Collected data =>
______________________________

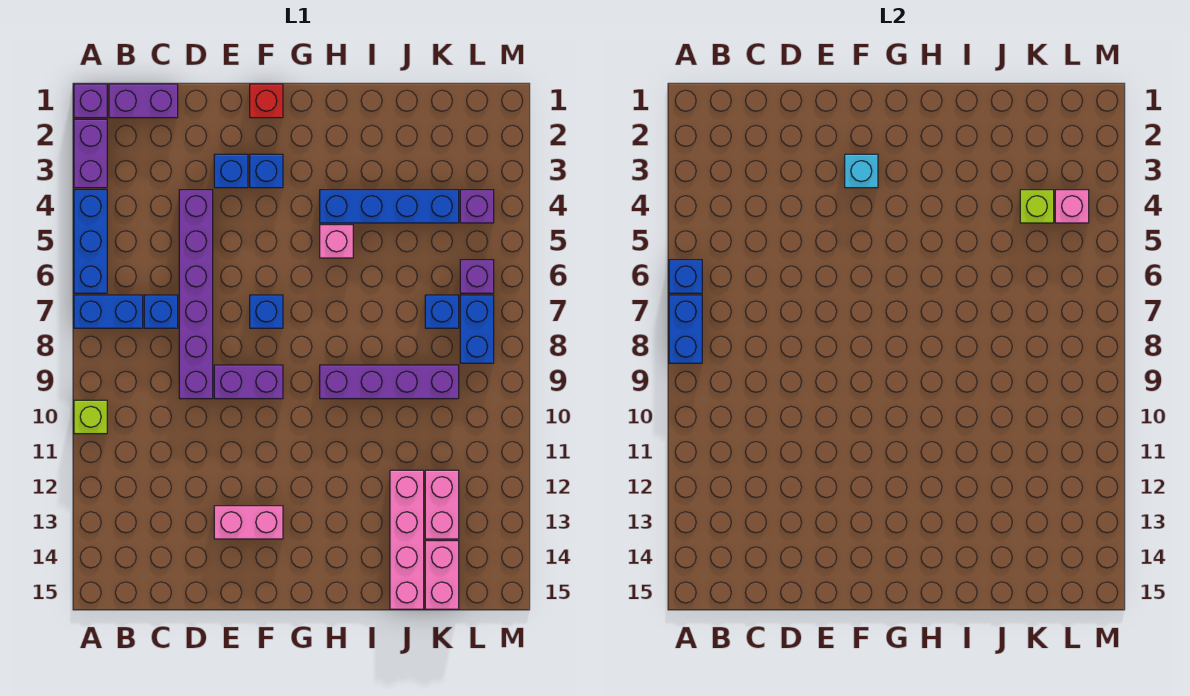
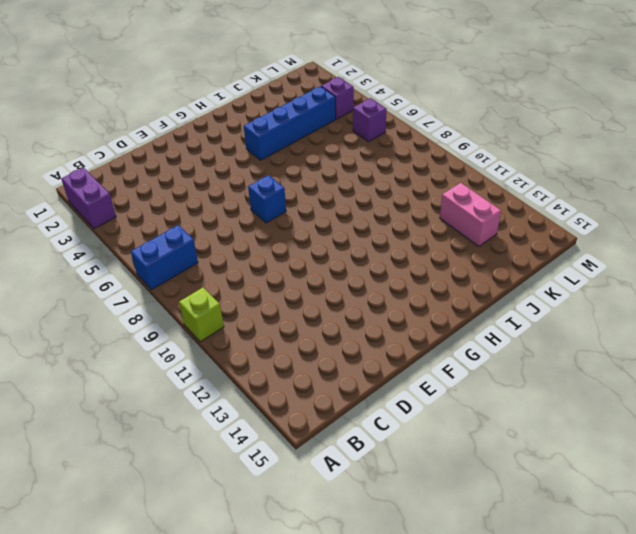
none -> purple brick A1 level 1
none -> blue brick A4:A6 level 1
none -> purple brick B1:C1 level 1

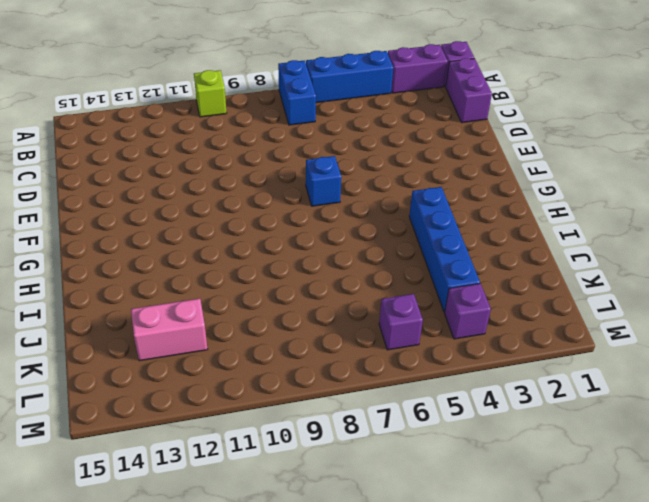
none -> blue brick C7 level 1
none -> purple brick D4:D9 level 1
none -> blue brick E3 level 1

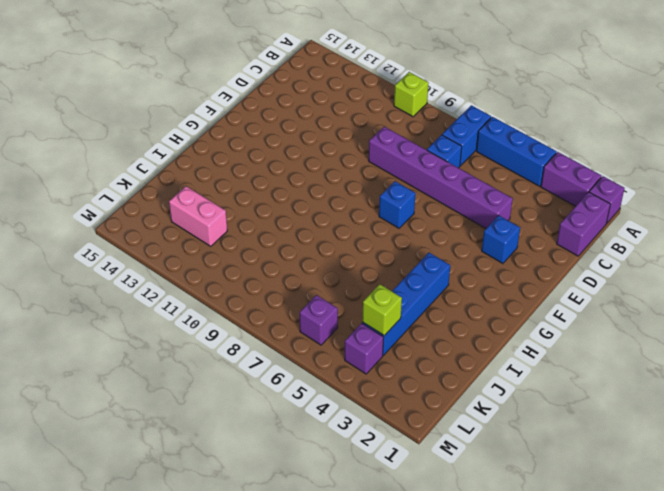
none -> purple brick E9:F9 level 1
none -> pink brick E13:F13 level 1
none -> red brick F1 level 1

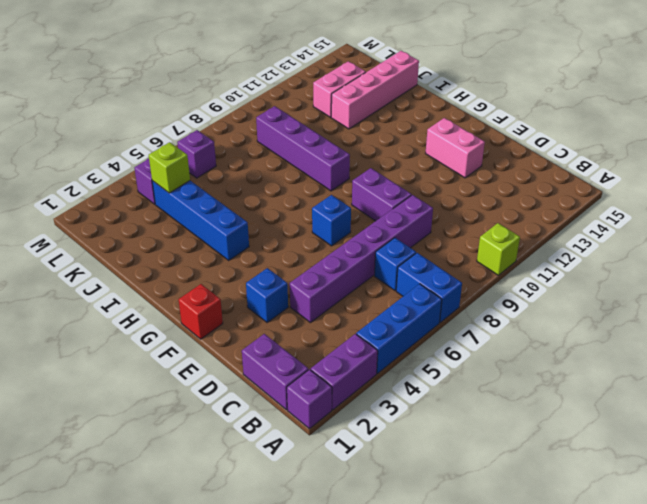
none -> blue brick F3 level 1
none -> pink brick H5 level 1
none -> blue brick K7 level 1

______________________________

Write out the line that contains "none -> purple brick B1:C1 level 1" and every line after it to the end of the data, exactly as they stand. Omit the pictures.

none -> purple brick B1:C1 level 1

none -> blue brick C7 level 1
none -> purple brick D4:D9 level 1
none -> blue brick E3 level 1

none -> purple brick E9:F9 level 1
none -> pink brick E13:F13 level 1
none -> red brick F1 level 1

none -> blue brick F3 level 1
none -> pink brick H5 level 1
none -> blue brick K7 level 1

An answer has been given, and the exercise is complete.